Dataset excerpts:
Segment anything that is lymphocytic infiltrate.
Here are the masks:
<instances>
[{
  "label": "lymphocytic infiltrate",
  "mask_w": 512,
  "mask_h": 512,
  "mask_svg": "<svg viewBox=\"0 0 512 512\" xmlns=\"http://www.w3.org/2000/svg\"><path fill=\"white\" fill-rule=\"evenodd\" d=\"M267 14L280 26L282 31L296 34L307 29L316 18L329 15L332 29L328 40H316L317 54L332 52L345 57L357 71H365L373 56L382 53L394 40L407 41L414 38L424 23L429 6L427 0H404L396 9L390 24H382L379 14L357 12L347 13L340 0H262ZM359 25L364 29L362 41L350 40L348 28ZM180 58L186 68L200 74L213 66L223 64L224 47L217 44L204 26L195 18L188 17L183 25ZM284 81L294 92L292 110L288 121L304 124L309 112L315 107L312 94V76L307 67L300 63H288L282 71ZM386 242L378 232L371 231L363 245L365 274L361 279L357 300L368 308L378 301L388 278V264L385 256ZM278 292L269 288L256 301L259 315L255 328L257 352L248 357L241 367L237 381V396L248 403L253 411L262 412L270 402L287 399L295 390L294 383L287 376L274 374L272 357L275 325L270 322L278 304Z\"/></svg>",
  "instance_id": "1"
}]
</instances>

— EXERCISE DESCRIPTION —
Take the entries above and transcribe them exactly.

— SOLUTION TO THIS PROBLEM —
Segment anything that is lymphocytic infiltrate.
Here are the masks:
<instances>
[{
  "label": "lymphocytic infiltrate",
  "mask_w": 512,
  "mask_h": 512,
  "mask_svg": "<svg viewBox=\"0 0 512 512\" xmlns=\"http://www.w3.org/2000/svg\"><path fill=\"white\" fill-rule=\"evenodd\" d=\"M267 14L280 26L282 31L296 34L307 29L316 18L329 15L332 29L328 40H316L317 54L332 52L345 57L357 71H365L373 56L382 53L394 40L407 41L414 38L424 23L429 6L427 0H404L396 9L390 24H382L379 14L357 12L347 13L340 0H262ZM359 25L364 29L362 41L350 40L348 28ZM180 58L186 68L200 74L213 66L223 64L224 47L217 44L204 26L195 18L188 17L183 25ZM284 81L294 92L292 110L288 121L304 124L309 112L315 107L312 94V76L307 67L300 63H288L282 71ZM386 242L378 232L371 231L363 245L365 274L361 279L357 300L368 308L378 301L388 278V264L385 256ZM278 292L269 288L256 301L259 315L255 328L257 352L248 357L241 367L237 381V396L248 403L253 411L262 412L270 402L287 399L295 390L294 383L287 376L274 374L272 357L275 325L270 322L278 304Z\"/></svg>",
  "instance_id": "1"
}]
</instances>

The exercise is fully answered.